• **How to complete this task**:
Show all the lines in the data below that include the word "moved".

• **Entries provided**:
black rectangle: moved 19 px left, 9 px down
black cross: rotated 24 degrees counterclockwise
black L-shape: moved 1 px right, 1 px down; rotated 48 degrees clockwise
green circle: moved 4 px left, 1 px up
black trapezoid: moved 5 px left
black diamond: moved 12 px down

• **Result**:
black rectangle: moved 19 px left, 9 px down
black L-shape: moved 1 px right, 1 px down; rotated 48 degrees clockwise
green circle: moved 4 px left, 1 px up
black trapezoid: moved 5 px left
black diamond: moved 12 px down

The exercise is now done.